| Goal of the exercise |
Tally the lines below that hold the string "none", and report the tally by itself.

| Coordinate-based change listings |
------
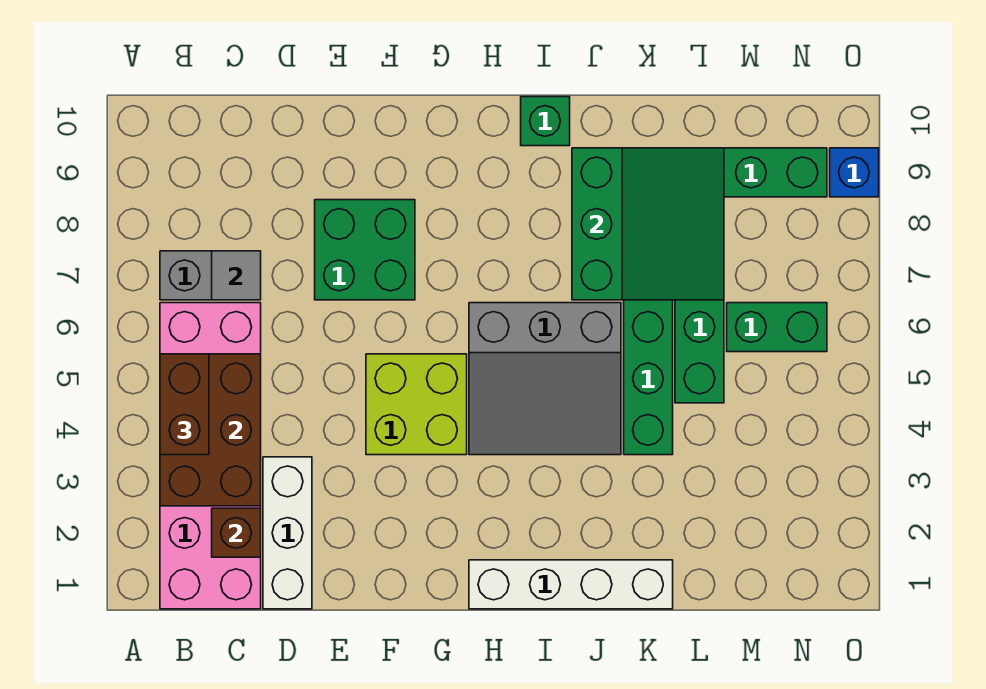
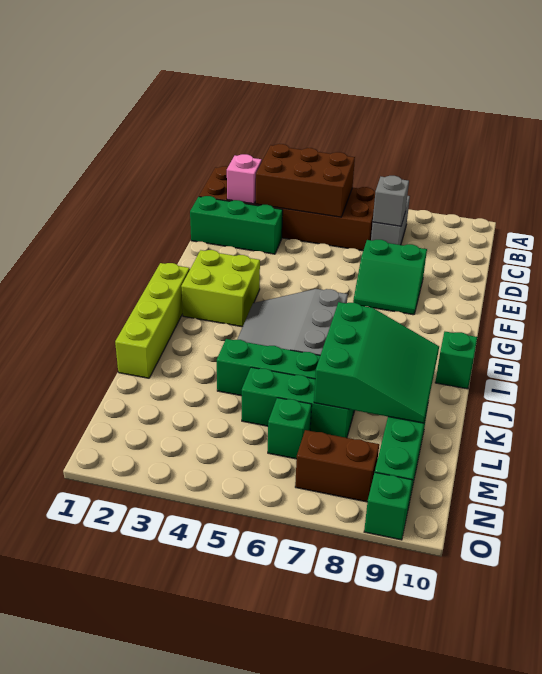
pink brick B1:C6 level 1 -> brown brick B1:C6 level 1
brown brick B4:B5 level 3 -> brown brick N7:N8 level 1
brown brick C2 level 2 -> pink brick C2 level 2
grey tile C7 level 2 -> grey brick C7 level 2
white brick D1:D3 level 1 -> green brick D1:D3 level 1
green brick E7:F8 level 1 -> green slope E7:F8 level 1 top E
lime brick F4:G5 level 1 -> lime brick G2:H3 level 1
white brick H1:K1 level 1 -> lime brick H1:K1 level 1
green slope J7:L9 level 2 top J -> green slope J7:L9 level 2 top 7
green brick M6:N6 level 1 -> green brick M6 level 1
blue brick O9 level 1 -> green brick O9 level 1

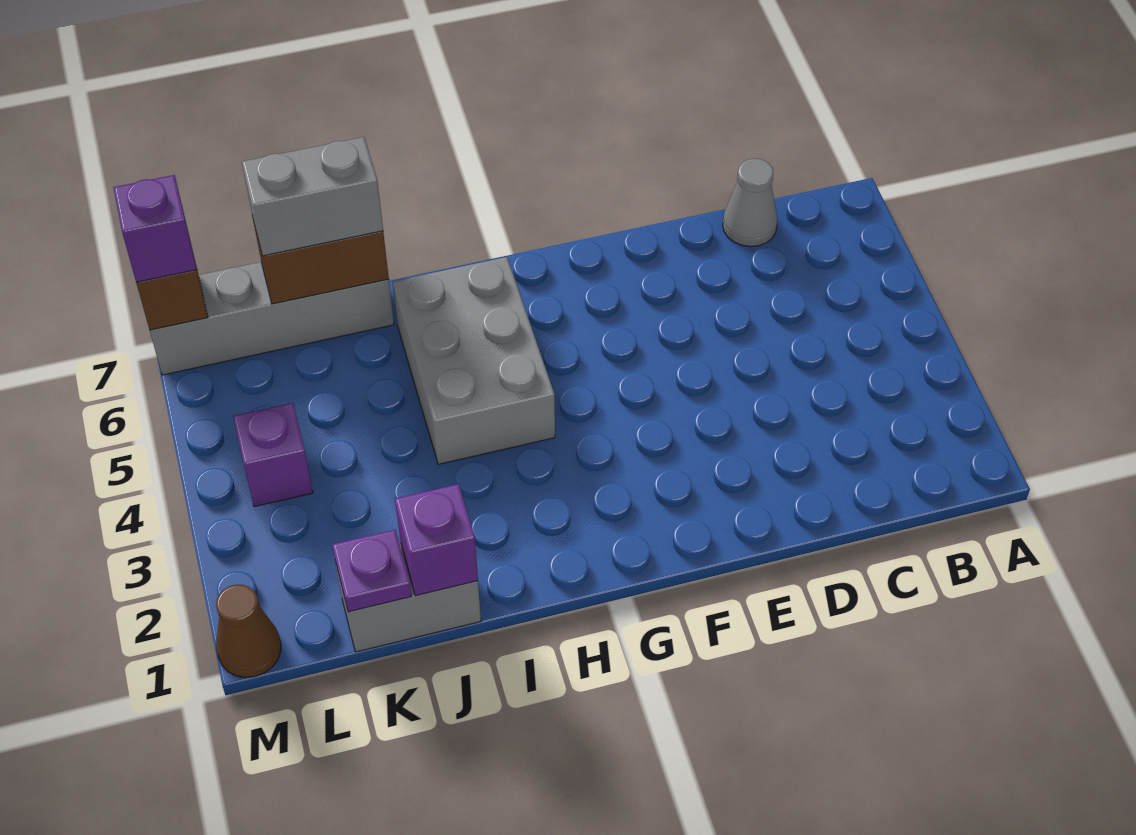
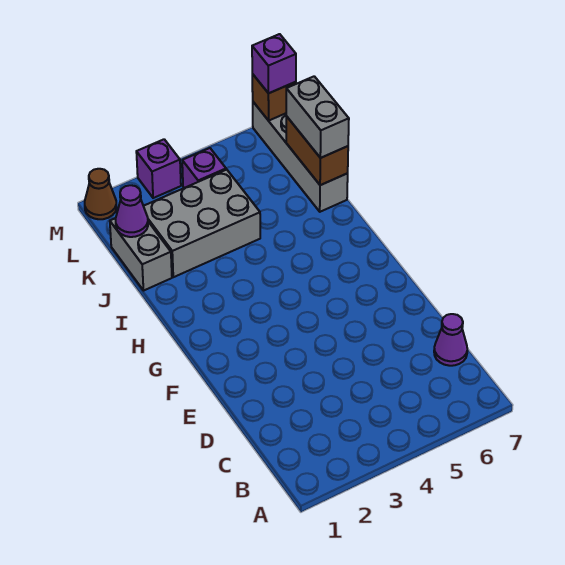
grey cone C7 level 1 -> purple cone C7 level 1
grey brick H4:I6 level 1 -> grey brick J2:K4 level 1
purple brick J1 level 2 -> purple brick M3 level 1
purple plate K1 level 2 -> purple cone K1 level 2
------
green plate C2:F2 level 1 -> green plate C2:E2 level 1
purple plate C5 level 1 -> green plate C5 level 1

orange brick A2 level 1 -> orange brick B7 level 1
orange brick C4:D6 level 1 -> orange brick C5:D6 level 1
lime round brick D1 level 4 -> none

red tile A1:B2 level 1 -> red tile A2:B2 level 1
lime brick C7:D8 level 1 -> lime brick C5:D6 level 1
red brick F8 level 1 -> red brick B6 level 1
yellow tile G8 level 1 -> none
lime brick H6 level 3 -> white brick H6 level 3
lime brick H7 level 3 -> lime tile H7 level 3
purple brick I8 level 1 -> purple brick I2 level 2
------
| The answer |
2